%%

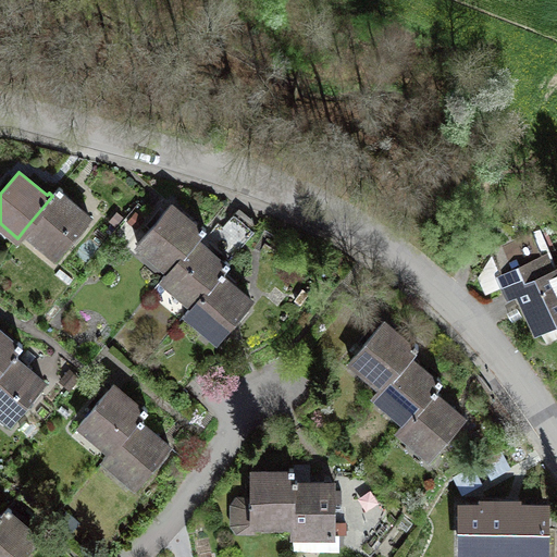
[(52,196),(24,230),(56,257),(89,217),(61,193),(63,189),(60,187),(52,196)]
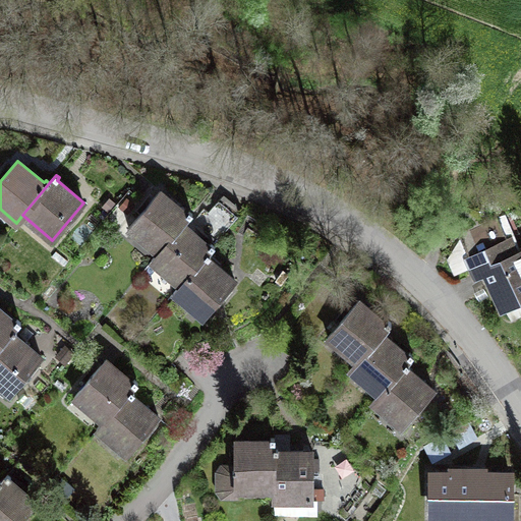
[(187,214),(161,191),(129,228),(158,253),(183,224),(192,214),(189,211),(187,214)]
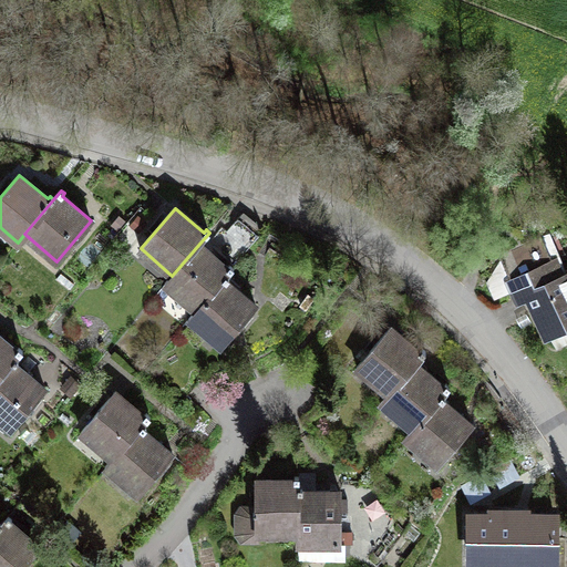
[(500,258),(518,298),(519,299),(528,295),(547,333),(566,323),(566,275),(562,278),(555,264),(548,266),(546,263),(553,259),(543,238),(500,258)]
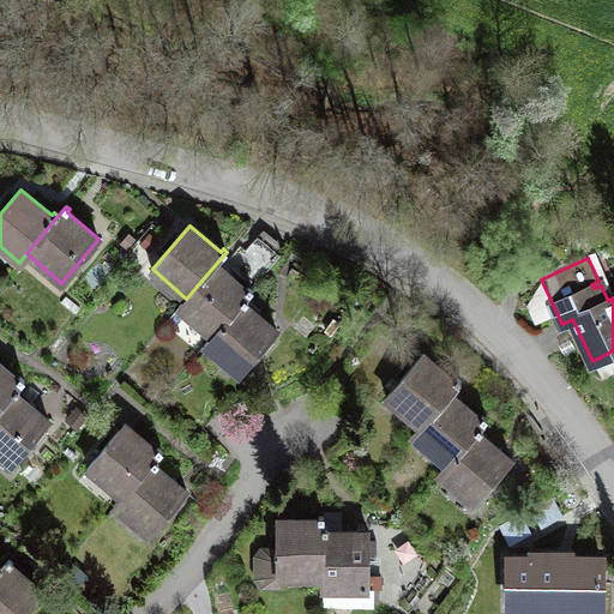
[(247,289),(216,264),(186,299),(179,307),(212,336),(245,299),(253,289),(250,287),(247,289)]
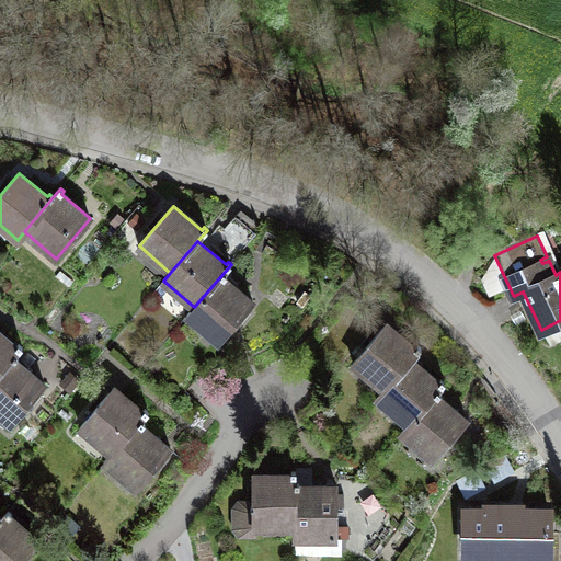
[(194,307),(187,315),(219,342),(253,302),(225,278),(227,275),(224,273),(194,307)]
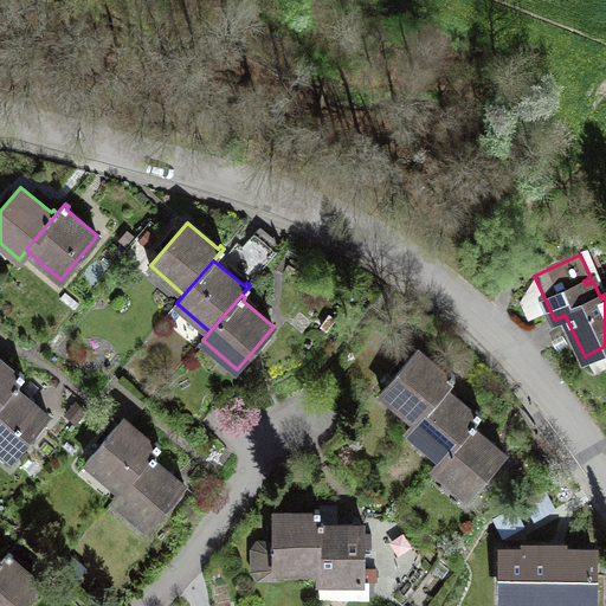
[(416,421),(444,387),(455,375),(451,373),(449,375),(418,349),(381,392),(416,421)]
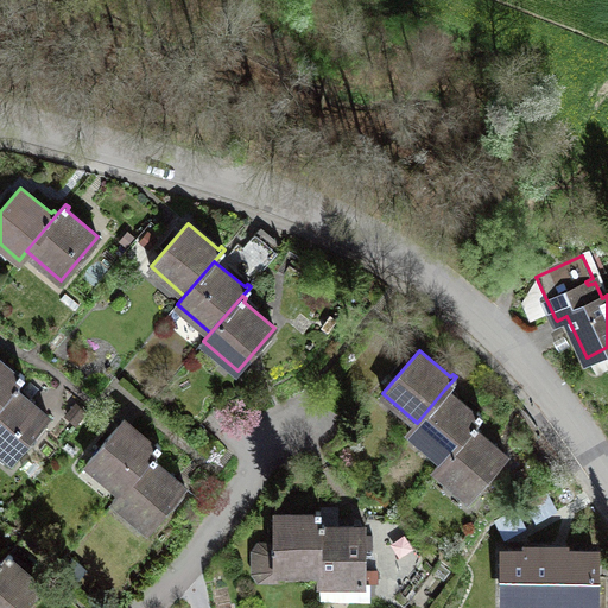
[(0,403),(16,385),(24,375),(20,372),(17,375),(0,360),(0,403)]
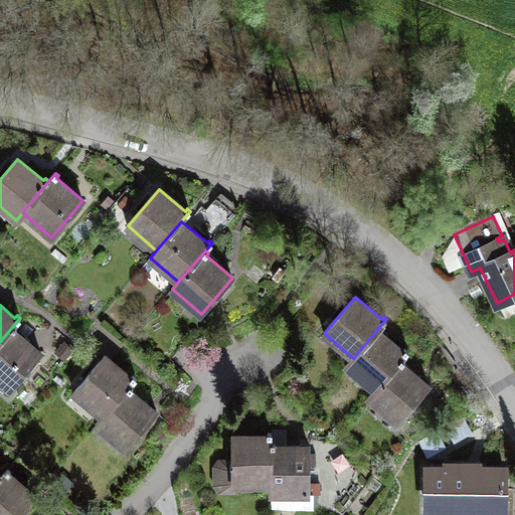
[(0,381),(9,390),(41,353),(15,331),(16,328),(13,326),(0,341),(0,381)]
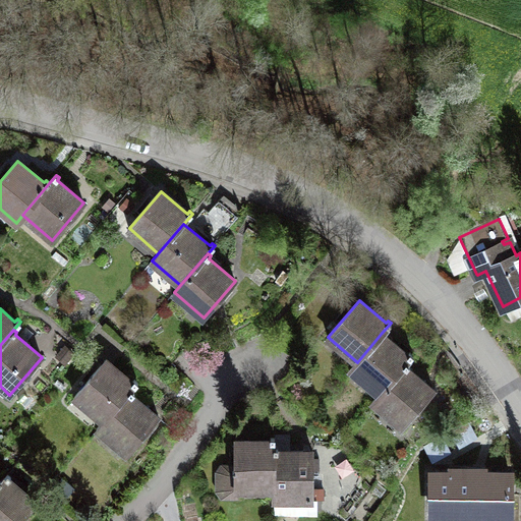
[(350,369),(380,394),(406,362),(413,355),(410,352),(408,355),(382,333),(357,362),(350,369)]
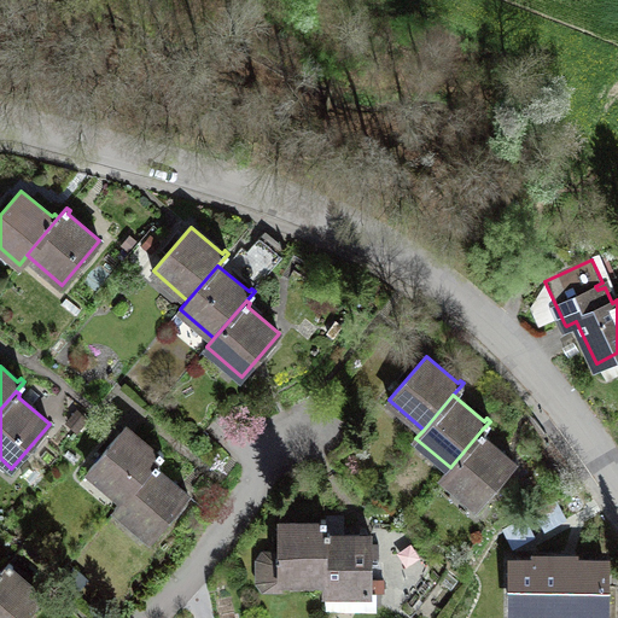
[(88,471),(122,500),(156,462),(163,453),(159,450),(157,453),(126,426),(88,471)]
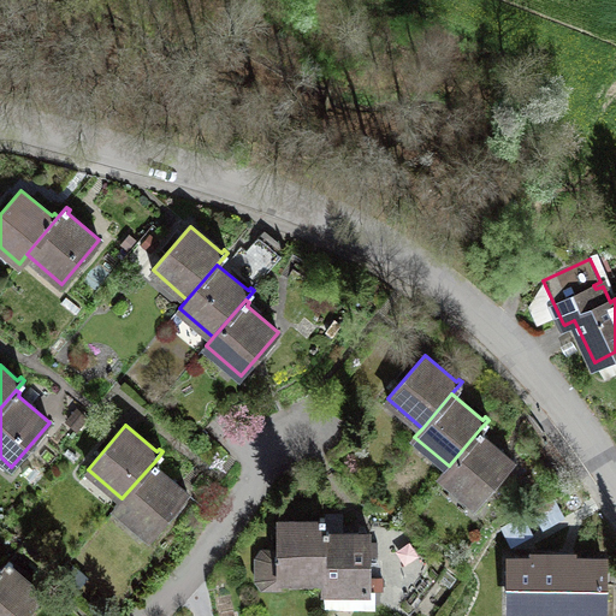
[(484,431),(480,428),(449,466),(440,475),(475,504),(513,461),(481,434),(484,431)]
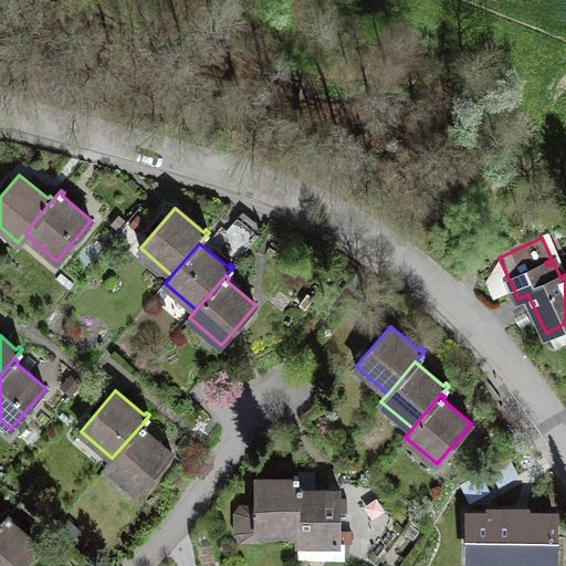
[(137,493),(173,453),(144,429),(146,426),(143,423),(112,458),(105,465),(137,493)]
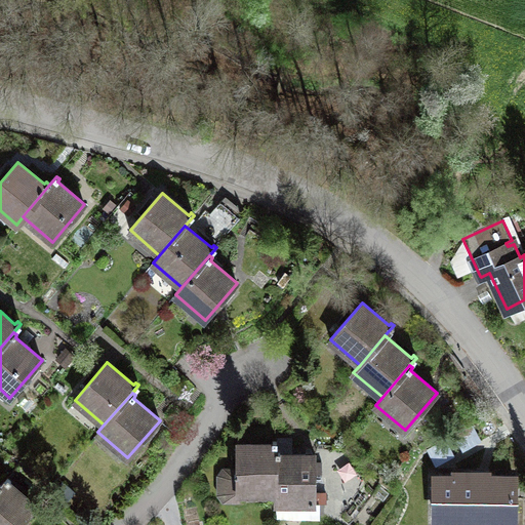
[(237,444),(237,470),(227,470),(223,476),(223,494),(227,499),(239,499),(239,493),(276,493),(276,451),(276,441),(273,441),(273,444),(237,444)]
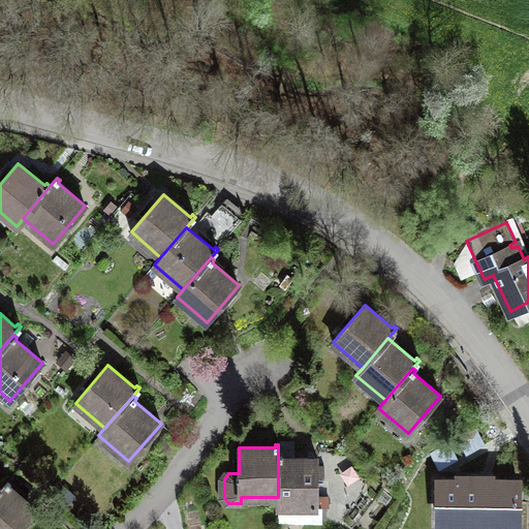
[(278,455),(278,497),(278,507),(317,507),(317,458),(282,458),(282,455),(278,455)]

%%

Your task -
Although the records contain pictures, the output must hold only their exact wording.

Answer below -
[(52,196),(24,230),(56,257),(89,217),(61,193),(63,189),(60,187),(52,196)]
[(187,214),(161,191),(129,228),(158,253),(183,224),(192,214),(189,211),(187,214)]
[(500,258),(518,298),(519,299),(528,295),(547,333),(566,323),(566,275),(562,278),(555,264),(548,266),(546,263),(553,259),(543,238),(500,258)]
[(247,289),(216,264),(186,299),(179,307),(212,336),(245,299),(253,289),(250,287),(247,289)]
[(194,307),(187,315),(219,342),(253,302),(225,278),(227,275),(224,273),(194,307)]
[(416,421),(444,387),(455,375),(451,373),(449,375),(418,349),(381,392),(416,421)]
[(0,403),(16,385),(24,375),(20,372),(17,375),(0,360),(0,403)]
[(0,381),(9,390),(41,353),(15,331),(16,328),(13,326),(0,341),(0,381)]
[(350,369),(380,394),(406,362),(413,355),(410,352),(408,355),(382,333),(357,362),(350,369)]
[(88,471),(122,500),(156,462),(163,453),(159,450),(157,453),(126,426),(88,471)]
[(484,431),(480,428),(449,466),(440,475),(475,504),(513,461),(481,434),(484,431)]
[(137,493),(173,453),(144,429),(146,426),(143,423),(112,458),(105,465),(137,493)]
[(237,444),(237,470),(227,470),(223,476),(223,494),(227,499),(239,499),(239,493),(276,493),(276,451),(276,441),(273,441),(273,444),(237,444)]
[(278,455),(278,497),(278,507),(317,507),(317,458),(282,458),(282,455),(278,455)]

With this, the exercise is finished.